### [Task item]
In the records below, reproduce exactly the lines from the one containing "pink trapezoid: moved" through the one containing "blue semicircle: moved 3 px left, 1 px up", both included, and omit the pictures.

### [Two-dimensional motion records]
______

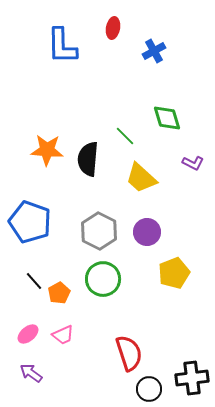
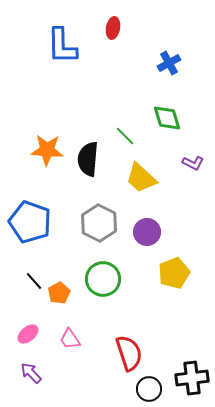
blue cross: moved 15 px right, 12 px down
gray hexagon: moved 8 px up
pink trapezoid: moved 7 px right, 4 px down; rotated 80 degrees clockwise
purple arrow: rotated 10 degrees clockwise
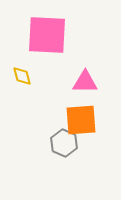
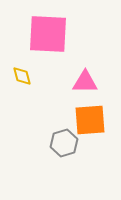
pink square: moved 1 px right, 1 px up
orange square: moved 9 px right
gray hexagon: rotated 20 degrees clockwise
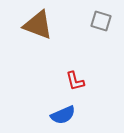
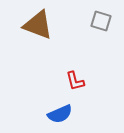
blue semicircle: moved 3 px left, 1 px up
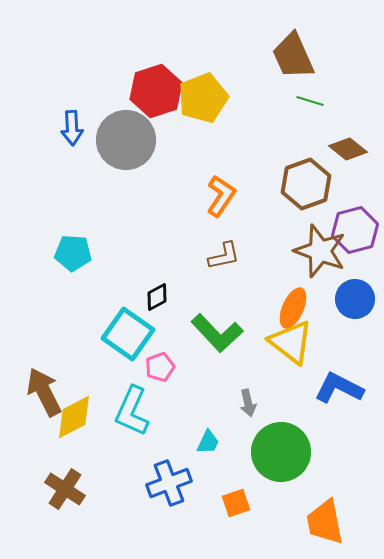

______

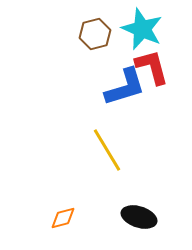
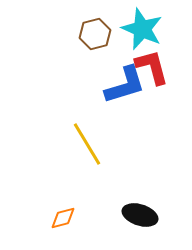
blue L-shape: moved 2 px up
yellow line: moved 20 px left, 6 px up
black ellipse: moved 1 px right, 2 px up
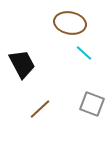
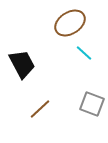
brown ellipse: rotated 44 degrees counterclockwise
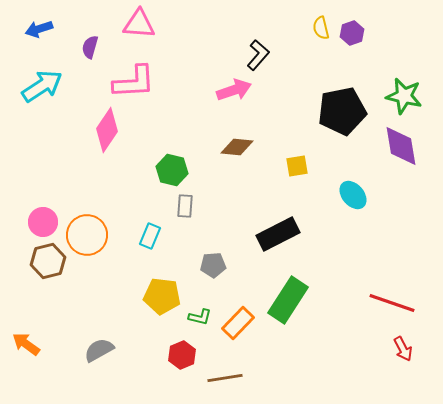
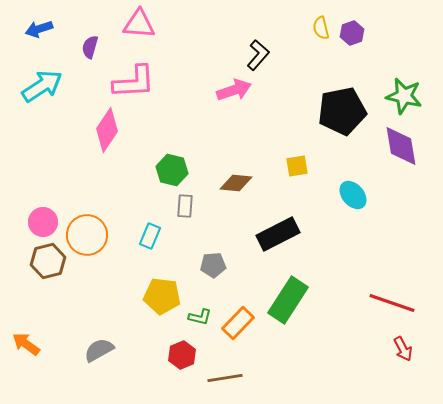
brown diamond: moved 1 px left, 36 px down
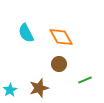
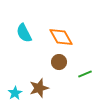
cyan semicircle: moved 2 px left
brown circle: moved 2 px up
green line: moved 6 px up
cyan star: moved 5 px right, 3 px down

______

### [Solution for this exercise]
pink trapezoid: moved 7 px right, 4 px down; rotated 80 degrees clockwise
purple arrow: rotated 10 degrees clockwise
pink square: moved 1 px right, 1 px up
orange square: moved 9 px right
gray hexagon: rotated 20 degrees clockwise
blue semicircle: moved 3 px left, 1 px up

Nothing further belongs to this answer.